Extracted records section start
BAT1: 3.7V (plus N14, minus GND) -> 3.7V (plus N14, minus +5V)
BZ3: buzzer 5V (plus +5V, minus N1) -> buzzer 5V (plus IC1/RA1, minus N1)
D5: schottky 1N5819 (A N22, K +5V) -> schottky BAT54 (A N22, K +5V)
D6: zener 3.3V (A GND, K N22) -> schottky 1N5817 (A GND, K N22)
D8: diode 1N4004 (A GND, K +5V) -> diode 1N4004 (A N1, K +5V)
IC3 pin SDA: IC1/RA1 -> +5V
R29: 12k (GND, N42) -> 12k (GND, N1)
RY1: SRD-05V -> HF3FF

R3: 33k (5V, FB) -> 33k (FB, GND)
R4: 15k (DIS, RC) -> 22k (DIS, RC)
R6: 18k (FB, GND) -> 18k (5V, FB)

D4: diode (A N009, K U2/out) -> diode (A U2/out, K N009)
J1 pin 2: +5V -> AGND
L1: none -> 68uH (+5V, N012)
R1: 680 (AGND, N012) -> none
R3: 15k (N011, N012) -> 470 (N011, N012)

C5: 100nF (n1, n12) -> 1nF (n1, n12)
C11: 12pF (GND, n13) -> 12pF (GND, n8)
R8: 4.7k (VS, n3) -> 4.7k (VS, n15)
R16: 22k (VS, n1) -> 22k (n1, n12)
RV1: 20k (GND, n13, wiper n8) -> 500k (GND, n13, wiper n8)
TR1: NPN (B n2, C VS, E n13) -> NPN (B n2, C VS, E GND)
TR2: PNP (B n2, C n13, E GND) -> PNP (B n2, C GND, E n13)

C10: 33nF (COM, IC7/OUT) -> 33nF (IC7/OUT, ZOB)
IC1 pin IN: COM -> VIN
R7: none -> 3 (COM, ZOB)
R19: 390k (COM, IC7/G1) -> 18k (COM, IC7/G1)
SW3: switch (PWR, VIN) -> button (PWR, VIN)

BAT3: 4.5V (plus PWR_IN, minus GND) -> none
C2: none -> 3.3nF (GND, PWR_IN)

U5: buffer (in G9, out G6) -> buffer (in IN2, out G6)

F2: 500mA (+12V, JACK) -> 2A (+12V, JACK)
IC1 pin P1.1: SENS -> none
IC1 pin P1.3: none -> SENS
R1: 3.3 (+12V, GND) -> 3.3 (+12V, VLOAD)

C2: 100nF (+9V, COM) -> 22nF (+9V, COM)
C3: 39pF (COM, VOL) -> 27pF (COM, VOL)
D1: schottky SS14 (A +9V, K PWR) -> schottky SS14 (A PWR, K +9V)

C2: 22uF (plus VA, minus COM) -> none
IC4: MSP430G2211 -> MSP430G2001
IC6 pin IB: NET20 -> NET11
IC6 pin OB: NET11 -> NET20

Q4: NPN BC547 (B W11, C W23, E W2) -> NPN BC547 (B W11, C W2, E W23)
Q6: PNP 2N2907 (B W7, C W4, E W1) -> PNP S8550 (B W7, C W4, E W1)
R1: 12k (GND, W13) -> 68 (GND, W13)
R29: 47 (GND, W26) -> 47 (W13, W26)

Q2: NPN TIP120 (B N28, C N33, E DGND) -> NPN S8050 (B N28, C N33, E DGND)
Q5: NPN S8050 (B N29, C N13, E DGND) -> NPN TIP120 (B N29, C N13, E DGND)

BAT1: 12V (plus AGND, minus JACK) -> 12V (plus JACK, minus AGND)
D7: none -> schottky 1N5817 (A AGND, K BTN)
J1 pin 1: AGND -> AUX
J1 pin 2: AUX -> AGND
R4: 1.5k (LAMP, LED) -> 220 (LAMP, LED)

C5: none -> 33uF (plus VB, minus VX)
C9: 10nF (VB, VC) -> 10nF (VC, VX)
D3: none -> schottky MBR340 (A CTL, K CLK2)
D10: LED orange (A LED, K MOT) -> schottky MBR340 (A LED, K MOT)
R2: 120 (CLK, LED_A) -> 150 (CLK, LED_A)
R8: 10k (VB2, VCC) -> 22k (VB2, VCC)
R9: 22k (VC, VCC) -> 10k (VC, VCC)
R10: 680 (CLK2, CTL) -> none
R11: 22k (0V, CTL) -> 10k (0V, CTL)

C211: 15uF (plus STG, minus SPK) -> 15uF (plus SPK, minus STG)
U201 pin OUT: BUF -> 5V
Extracted records section end
### Work required
Copy exactly. Start at the line containing "Q6: PNP 2N2907" and continue through the last line of the records.

### Response for this exercise
Q6: PNP 2N2907 (B W7, C W4, E W1) -> PNP S8550 (B W7, C W4, E W1)
R1: 12k (GND, W13) -> 68 (GND, W13)
R29: 47 (GND, W26) -> 47 (W13, W26)

Q2: NPN TIP120 (B N28, C N33, E DGND) -> NPN S8050 (B N28, C N33, E DGND)
Q5: NPN S8050 (B N29, C N13, E DGND) -> NPN TIP120 (B N29, C N13, E DGND)

BAT1: 12V (plus AGND, minus JACK) -> 12V (plus JACK, minus AGND)
D7: none -> schottky 1N5817 (A AGND, K BTN)
J1 pin 1: AGND -> AUX
J1 pin 2: AUX -> AGND
R4: 1.5k (LAMP, LED) -> 220 (LAMP, LED)

C5: none -> 33uF (plus VB, minus VX)
C9: 10nF (VB, VC) -> 10nF (VC, VX)
D3: none -> schottky MBR340 (A CTL, K CLK2)
D10: LED orange (A LED, K MOT) -> schottky MBR340 (A LED, K MOT)
R2: 120 (CLK, LED_A) -> 150 (CLK, LED_A)
R8: 10k (VB2, VCC) -> 22k (VB2, VCC)
R9: 22k (VC, VCC) -> 10k (VC, VCC)
R10: 680 (CLK2, CTL) -> none
R11: 22k (0V, CTL) -> 10k (0V, CTL)

C211: 15uF (plus STG, minus SPK) -> 15uF (plus SPK, minus STG)
U201 pin OUT: BUF -> 5V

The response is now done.